- **DATASET RECORDS**
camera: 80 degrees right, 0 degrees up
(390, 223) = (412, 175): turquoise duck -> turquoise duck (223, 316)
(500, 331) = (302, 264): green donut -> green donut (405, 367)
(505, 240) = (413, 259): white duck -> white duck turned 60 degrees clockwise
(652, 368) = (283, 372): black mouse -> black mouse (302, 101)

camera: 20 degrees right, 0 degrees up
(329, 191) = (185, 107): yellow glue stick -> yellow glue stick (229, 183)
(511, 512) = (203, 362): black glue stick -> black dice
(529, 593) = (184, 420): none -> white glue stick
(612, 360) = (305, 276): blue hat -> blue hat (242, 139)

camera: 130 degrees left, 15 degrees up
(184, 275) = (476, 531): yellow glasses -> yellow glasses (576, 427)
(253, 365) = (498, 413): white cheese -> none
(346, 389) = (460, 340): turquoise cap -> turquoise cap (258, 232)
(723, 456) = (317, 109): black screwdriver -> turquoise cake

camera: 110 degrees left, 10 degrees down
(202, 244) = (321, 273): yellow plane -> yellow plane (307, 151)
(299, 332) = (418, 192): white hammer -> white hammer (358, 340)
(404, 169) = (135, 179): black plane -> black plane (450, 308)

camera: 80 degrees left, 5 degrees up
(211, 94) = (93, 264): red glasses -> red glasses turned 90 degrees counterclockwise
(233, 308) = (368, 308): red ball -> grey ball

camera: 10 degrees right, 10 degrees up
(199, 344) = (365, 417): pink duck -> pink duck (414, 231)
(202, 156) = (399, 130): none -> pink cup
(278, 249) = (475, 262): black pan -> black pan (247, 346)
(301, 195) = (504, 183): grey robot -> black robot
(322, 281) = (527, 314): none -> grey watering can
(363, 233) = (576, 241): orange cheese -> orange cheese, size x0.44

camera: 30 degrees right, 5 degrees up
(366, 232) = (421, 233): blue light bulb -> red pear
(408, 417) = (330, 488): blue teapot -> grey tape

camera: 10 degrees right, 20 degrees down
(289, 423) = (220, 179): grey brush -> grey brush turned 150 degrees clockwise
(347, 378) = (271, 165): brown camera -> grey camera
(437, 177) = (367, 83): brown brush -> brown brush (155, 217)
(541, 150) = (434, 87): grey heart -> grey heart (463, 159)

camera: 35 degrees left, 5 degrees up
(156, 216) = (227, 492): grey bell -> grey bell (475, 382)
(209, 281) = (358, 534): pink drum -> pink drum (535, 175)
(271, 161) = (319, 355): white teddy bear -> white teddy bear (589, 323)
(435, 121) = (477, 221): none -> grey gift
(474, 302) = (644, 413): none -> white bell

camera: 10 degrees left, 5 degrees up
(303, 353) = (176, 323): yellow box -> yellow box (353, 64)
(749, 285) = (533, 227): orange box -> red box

- **YOUR TASK**
Across all the entries above, count each line that has the word "bell" in it, and give only the count.

- **ANSWER TO THE PROBLEM**
2